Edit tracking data
Start of Block
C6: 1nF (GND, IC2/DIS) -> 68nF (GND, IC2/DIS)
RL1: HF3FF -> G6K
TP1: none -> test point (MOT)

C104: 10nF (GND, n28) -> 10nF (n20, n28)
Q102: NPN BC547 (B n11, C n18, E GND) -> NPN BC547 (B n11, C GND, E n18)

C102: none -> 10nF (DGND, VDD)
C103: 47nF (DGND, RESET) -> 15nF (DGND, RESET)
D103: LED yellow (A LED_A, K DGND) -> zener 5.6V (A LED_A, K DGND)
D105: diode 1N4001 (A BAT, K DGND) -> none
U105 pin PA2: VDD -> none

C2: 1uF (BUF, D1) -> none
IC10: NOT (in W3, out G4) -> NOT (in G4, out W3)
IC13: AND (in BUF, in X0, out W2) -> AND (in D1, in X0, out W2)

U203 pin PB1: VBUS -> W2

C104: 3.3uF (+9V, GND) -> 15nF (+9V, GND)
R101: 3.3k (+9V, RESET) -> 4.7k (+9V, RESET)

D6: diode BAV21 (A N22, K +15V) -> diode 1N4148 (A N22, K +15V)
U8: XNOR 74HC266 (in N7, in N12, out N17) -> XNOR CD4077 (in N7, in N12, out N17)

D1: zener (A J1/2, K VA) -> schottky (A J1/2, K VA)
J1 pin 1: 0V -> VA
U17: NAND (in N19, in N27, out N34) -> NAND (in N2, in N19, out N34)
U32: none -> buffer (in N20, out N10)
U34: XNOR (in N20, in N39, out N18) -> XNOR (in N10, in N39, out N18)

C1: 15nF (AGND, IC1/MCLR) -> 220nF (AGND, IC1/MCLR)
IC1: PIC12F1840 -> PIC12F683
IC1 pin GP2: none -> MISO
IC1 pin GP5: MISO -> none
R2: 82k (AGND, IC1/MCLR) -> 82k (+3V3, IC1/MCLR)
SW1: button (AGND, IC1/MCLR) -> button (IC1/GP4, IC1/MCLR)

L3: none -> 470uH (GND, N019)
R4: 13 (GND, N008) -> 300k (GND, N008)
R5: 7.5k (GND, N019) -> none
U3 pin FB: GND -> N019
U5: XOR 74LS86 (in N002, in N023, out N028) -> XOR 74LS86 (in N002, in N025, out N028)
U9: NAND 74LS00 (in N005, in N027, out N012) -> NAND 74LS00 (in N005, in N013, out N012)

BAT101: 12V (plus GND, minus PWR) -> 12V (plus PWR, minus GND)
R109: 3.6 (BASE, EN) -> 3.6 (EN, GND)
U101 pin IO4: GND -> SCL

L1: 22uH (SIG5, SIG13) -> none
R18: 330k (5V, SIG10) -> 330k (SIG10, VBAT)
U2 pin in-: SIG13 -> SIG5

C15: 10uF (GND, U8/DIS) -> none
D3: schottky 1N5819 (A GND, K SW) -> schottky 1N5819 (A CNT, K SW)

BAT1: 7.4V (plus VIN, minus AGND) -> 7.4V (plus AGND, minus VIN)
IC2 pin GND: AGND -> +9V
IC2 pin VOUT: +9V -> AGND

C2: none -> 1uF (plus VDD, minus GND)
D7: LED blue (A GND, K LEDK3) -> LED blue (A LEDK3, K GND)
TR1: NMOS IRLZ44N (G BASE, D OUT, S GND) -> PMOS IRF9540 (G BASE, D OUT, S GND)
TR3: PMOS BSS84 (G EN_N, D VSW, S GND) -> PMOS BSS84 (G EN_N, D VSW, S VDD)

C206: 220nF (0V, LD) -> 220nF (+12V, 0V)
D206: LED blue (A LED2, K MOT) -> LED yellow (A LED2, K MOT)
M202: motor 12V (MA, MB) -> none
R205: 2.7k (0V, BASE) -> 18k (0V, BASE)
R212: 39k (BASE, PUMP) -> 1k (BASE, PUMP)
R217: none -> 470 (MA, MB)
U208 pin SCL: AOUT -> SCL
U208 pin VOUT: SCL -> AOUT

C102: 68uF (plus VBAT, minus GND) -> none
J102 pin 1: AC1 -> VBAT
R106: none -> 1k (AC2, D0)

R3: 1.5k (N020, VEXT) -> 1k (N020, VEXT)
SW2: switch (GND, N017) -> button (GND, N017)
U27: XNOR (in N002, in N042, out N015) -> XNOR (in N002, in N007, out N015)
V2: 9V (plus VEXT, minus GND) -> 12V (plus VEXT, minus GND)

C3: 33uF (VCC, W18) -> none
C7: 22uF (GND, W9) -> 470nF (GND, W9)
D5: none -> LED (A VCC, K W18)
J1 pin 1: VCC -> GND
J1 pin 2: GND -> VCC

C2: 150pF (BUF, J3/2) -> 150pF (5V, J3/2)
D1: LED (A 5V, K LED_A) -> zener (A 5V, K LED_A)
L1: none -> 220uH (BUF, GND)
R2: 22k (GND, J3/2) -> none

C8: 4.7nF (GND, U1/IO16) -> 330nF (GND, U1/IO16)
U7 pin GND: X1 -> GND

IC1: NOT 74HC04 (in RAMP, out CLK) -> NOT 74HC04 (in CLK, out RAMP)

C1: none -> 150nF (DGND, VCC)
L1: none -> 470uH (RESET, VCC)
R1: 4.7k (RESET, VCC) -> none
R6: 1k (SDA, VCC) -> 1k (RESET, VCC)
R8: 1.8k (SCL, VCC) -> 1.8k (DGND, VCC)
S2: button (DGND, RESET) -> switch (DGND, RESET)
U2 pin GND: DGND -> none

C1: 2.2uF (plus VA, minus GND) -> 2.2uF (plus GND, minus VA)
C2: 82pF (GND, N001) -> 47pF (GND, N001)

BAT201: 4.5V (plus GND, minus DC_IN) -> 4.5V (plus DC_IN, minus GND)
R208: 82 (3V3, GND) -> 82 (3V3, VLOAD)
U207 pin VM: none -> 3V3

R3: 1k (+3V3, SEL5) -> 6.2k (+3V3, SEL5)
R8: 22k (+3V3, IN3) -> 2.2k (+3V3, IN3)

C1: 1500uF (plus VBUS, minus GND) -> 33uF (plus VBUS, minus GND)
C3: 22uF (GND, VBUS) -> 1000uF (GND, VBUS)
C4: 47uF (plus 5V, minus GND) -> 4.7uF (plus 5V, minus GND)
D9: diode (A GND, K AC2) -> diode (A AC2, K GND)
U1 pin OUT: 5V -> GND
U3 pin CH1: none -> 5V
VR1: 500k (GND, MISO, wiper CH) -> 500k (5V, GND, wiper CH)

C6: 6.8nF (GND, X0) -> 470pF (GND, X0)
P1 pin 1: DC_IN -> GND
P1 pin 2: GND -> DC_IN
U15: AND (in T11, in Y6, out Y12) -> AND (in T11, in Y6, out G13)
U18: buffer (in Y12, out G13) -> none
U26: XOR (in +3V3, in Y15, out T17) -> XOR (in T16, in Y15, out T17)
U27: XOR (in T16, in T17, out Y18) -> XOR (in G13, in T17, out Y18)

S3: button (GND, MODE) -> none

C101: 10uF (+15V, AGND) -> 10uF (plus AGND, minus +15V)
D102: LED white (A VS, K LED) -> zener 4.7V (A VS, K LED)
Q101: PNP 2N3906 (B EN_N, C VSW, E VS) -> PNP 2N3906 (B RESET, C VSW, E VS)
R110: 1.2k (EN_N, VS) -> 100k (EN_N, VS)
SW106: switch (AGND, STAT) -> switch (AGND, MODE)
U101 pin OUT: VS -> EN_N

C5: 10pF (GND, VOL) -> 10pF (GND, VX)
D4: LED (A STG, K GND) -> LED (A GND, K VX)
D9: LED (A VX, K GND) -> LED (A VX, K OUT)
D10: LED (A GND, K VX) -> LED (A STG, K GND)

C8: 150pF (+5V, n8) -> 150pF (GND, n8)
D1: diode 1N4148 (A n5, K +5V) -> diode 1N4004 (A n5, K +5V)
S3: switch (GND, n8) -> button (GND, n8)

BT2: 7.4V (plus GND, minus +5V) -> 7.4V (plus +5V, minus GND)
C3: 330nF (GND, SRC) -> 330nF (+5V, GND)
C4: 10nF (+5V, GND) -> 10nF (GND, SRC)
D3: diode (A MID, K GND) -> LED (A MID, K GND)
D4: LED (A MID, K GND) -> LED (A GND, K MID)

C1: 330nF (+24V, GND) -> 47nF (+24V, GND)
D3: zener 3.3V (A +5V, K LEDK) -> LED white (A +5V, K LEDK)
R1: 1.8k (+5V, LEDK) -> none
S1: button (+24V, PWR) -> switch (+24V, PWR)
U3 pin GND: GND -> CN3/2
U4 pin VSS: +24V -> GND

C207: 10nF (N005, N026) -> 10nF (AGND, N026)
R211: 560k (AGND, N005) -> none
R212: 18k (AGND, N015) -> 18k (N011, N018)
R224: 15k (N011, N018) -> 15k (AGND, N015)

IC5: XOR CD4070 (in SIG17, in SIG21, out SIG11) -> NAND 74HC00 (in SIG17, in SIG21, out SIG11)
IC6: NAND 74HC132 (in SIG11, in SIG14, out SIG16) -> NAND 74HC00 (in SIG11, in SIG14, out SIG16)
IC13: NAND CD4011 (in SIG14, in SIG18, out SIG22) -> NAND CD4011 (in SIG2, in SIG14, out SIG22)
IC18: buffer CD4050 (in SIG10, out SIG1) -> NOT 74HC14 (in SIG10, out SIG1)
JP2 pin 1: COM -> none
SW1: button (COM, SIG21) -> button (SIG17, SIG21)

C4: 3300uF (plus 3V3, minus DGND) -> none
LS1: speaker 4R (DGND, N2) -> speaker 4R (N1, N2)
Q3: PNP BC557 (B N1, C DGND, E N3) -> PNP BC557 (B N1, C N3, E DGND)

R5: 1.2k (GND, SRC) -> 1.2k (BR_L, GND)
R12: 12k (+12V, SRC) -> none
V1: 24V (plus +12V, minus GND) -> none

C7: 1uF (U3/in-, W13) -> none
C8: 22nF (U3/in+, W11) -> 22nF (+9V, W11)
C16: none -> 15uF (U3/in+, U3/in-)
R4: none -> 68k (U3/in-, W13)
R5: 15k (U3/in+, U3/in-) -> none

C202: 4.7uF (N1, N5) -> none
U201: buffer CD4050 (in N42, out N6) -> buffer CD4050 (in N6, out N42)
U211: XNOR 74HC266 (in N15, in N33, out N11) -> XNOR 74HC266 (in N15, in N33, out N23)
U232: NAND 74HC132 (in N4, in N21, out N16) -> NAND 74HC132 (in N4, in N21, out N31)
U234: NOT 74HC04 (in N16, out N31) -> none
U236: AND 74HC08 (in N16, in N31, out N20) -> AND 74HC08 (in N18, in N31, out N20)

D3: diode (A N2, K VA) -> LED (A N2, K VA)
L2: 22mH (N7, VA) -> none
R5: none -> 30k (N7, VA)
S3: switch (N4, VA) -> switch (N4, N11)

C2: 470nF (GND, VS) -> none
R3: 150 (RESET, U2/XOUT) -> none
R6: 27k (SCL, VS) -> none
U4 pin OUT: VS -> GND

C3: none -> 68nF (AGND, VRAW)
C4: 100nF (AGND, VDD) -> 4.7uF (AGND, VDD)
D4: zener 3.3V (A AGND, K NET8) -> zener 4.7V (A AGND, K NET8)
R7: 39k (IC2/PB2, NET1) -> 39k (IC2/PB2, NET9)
End of Block
Exercise objective: If a line of the records above holds the string "MISO", count it; then state only how many such lines there are.

Expected answer: 3